Exercise goal: Each entry below should be returned exactly as is, with the pictures removed.

[Stored dataset items]
Start of Block
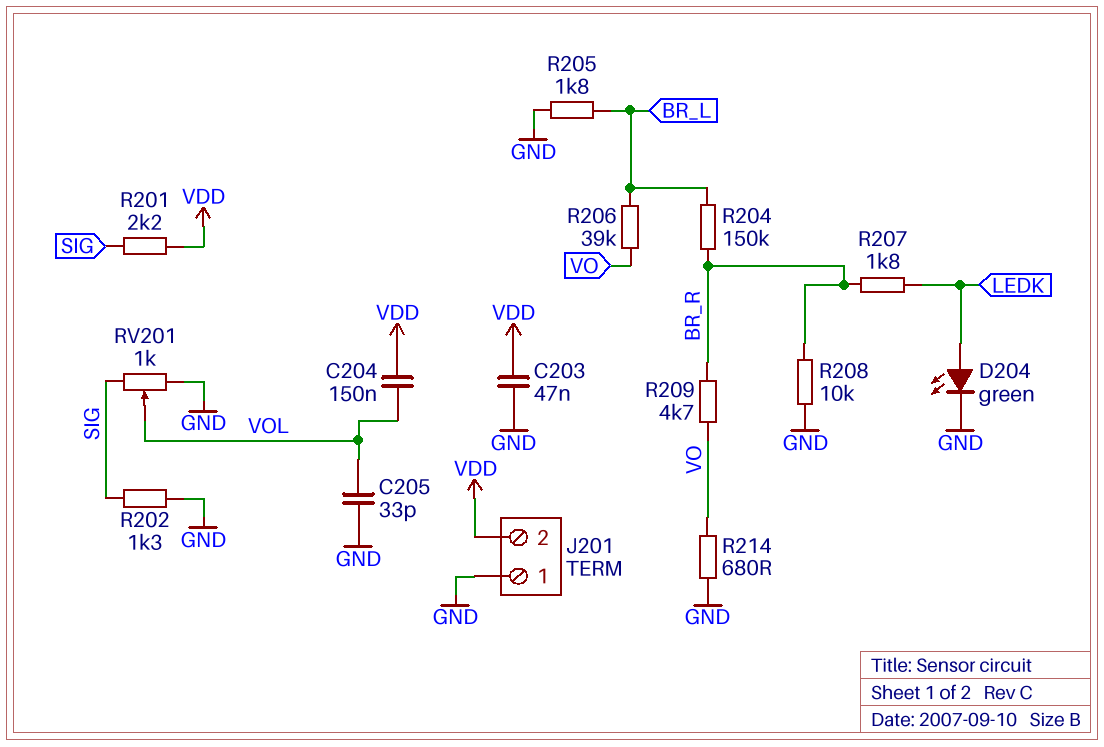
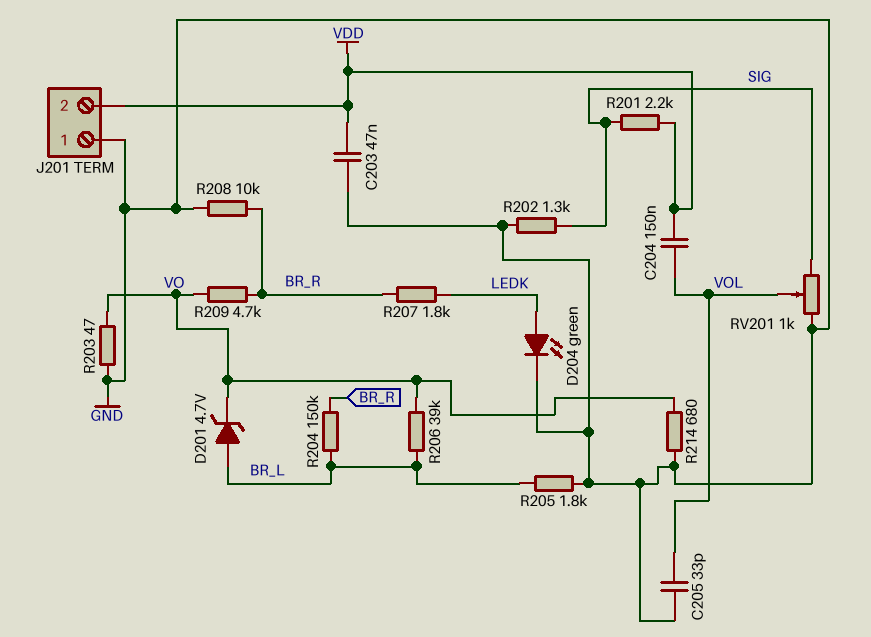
D201: none -> zener 4.7V (A BR_L, K VO)
R203: none -> 47 (GND, VO)

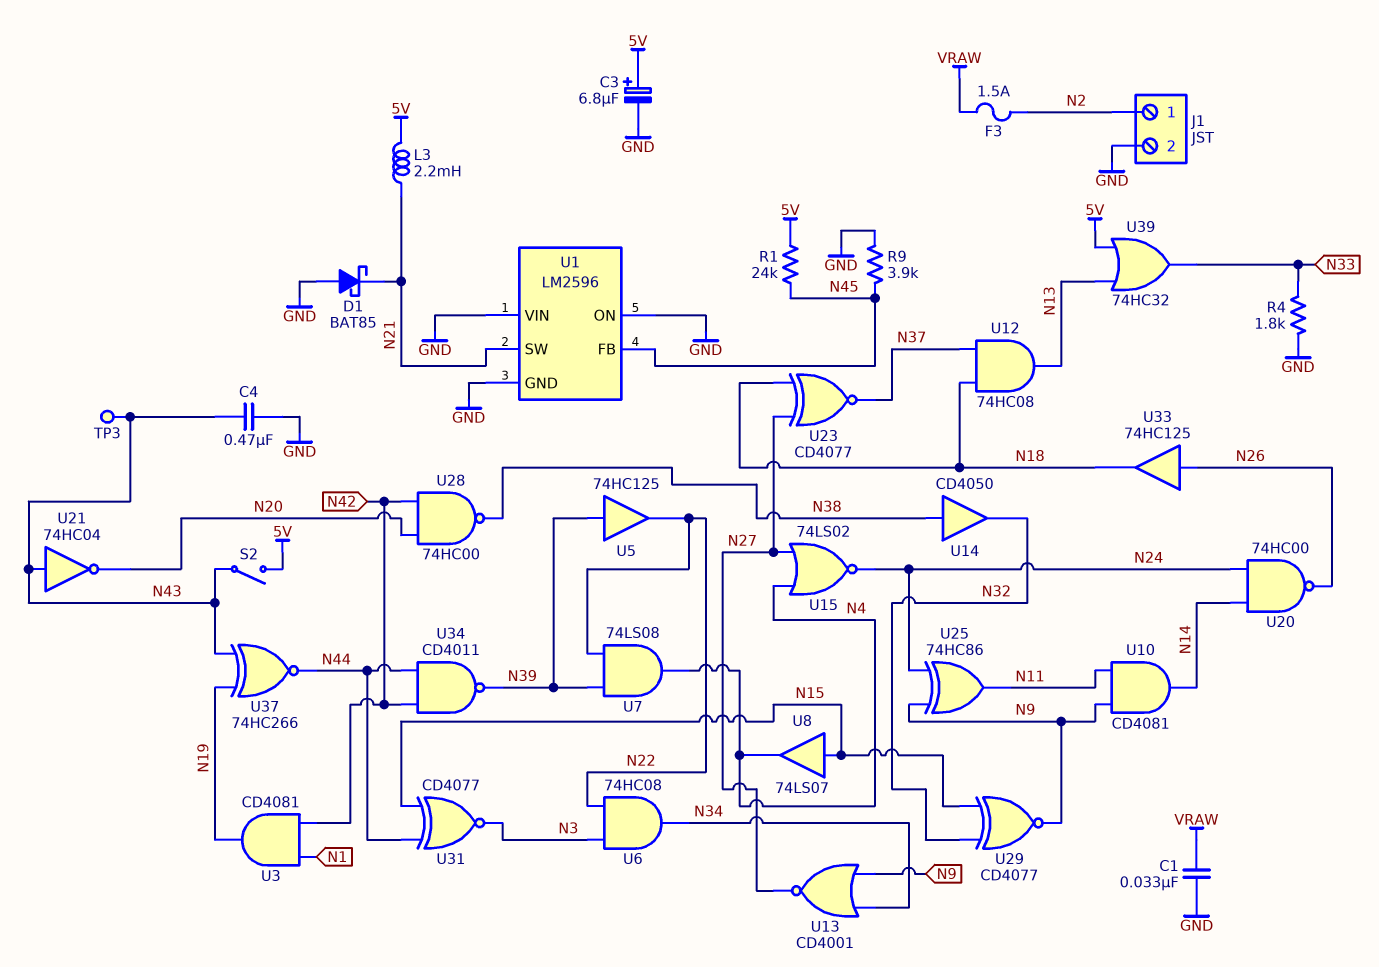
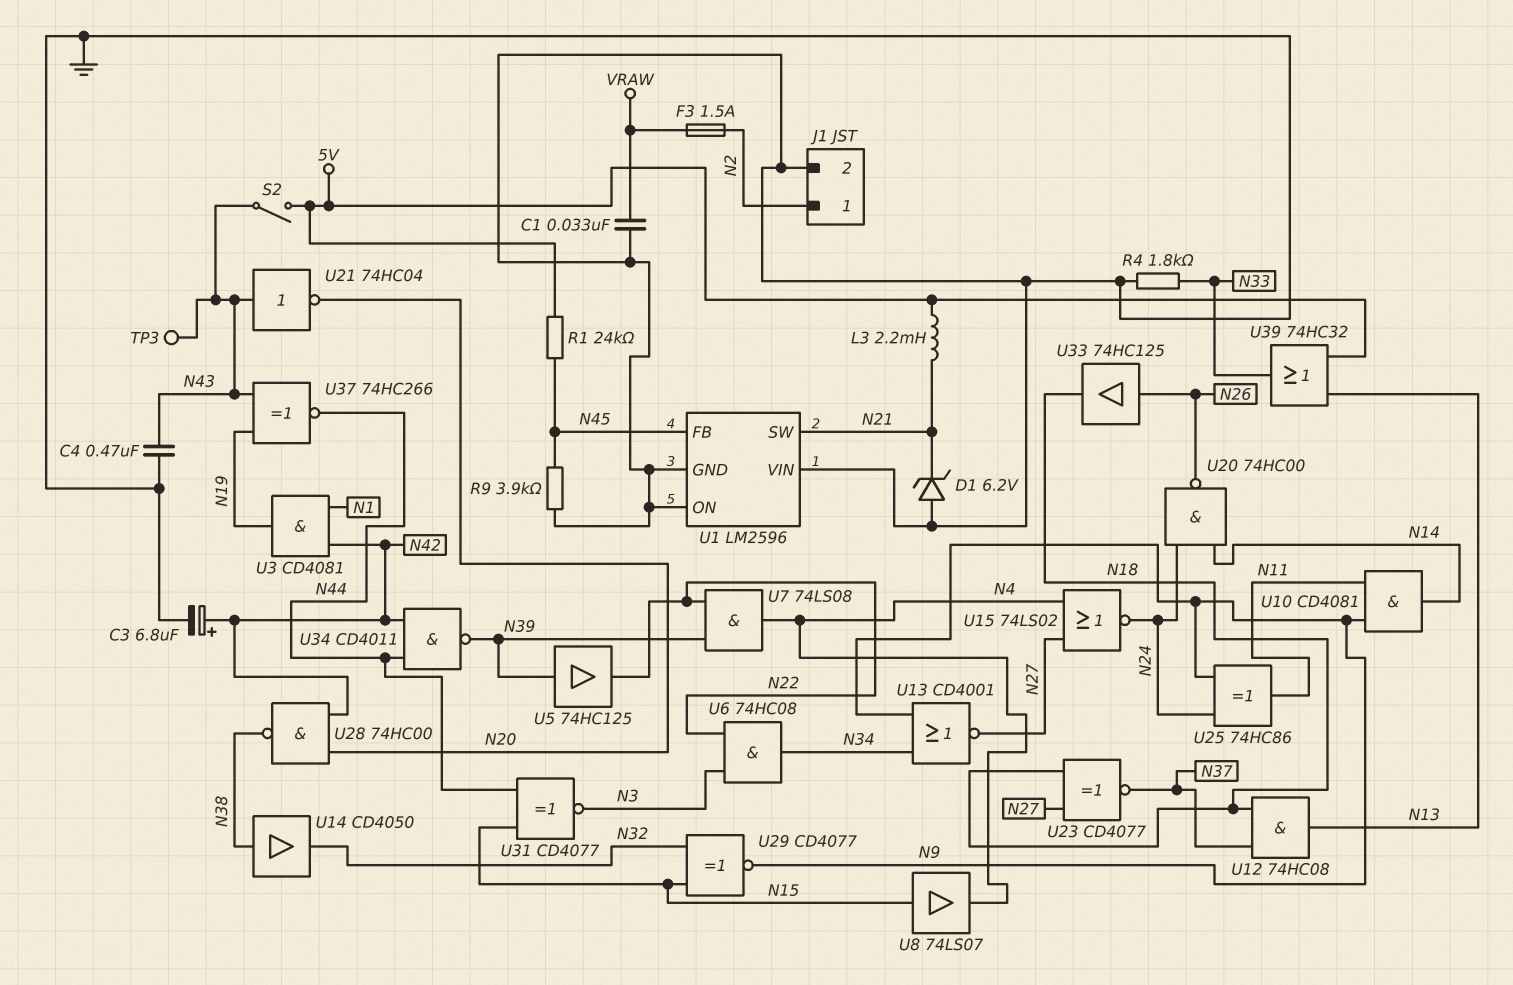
C3: 6.8uF (plus 5V, minus GND) -> 6.8uF (plus N42, minus GND)
D1: schottky BAT85 (A GND, K N21) -> zener 6.2V (A GND, K N21)

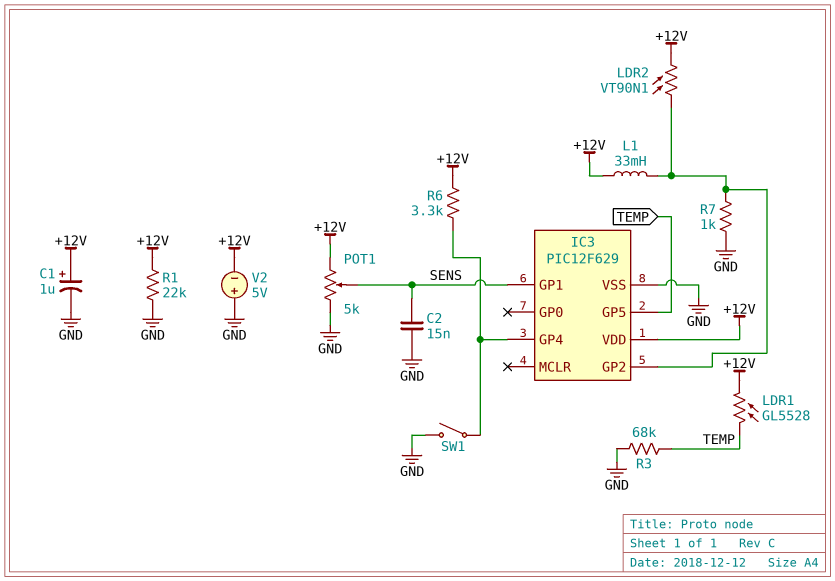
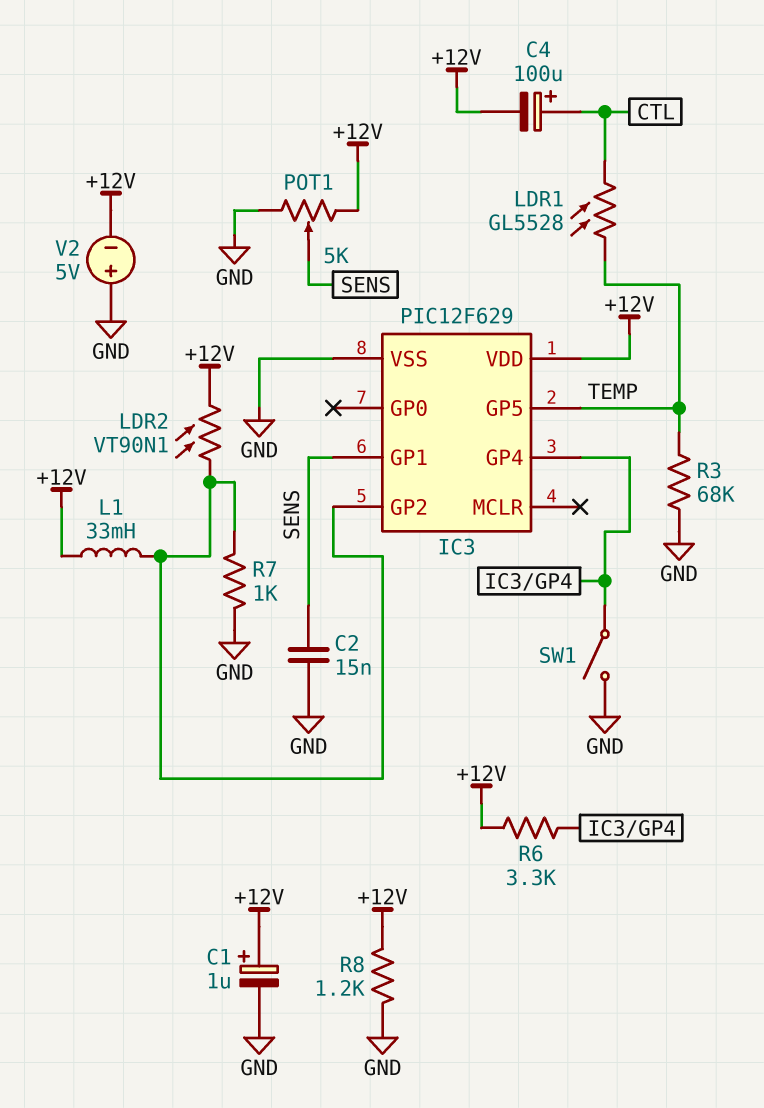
C4: none -> 100uF (plus CTL, minus +12V)
LDR1: GL5528 (+12V, TEMP) -> GL5528 (CTL, TEMP)
R1: 22k (+12V, GND) -> none
R8: none -> 1.2k (+12V, GND)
End of Block
Your response:
D201: none -> zener 4.7V (A BR_L, K VO)
R203: none -> 47 (GND, VO)

C3: 6.8uF (plus 5V, minus GND) -> 6.8uF (plus N42, minus GND)
D1: schottky BAT85 (A GND, K N21) -> zener 6.2V (A GND, K N21)

C4: none -> 100uF (plus CTL, minus +12V)
LDR1: GL5528 (+12V, TEMP) -> GL5528 (CTL, TEMP)
R1: 22k (+12V, GND) -> none
R8: none -> 1.2k (+12V, GND)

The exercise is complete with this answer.